EXERCISE PROMPT – Among the lines below, keep only those from the one containing "brown mushroom: 11 -> 12" through the one containing "purple pyramid: 9 -> 12", and reproduce them exactly.

SOURCE DATA –

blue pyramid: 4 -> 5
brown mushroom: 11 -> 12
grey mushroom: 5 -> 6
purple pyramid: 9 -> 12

==

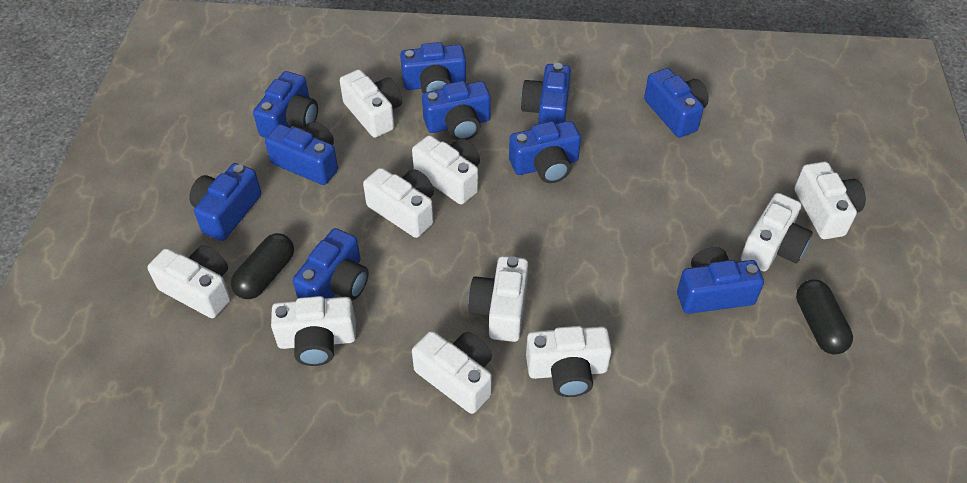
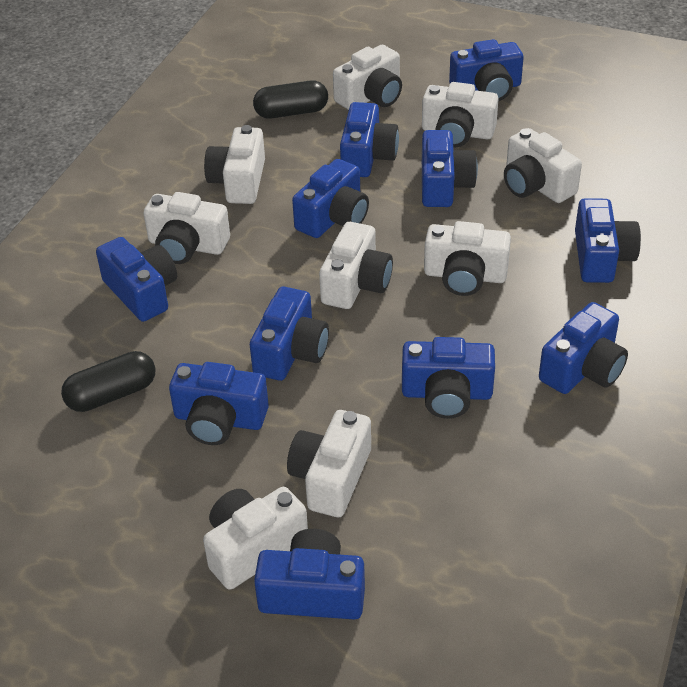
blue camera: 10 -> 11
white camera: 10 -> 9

ANSWER SPACE –
brown mushroom: 11 -> 12
grey mushroom: 5 -> 6
purple pyramid: 9 -> 12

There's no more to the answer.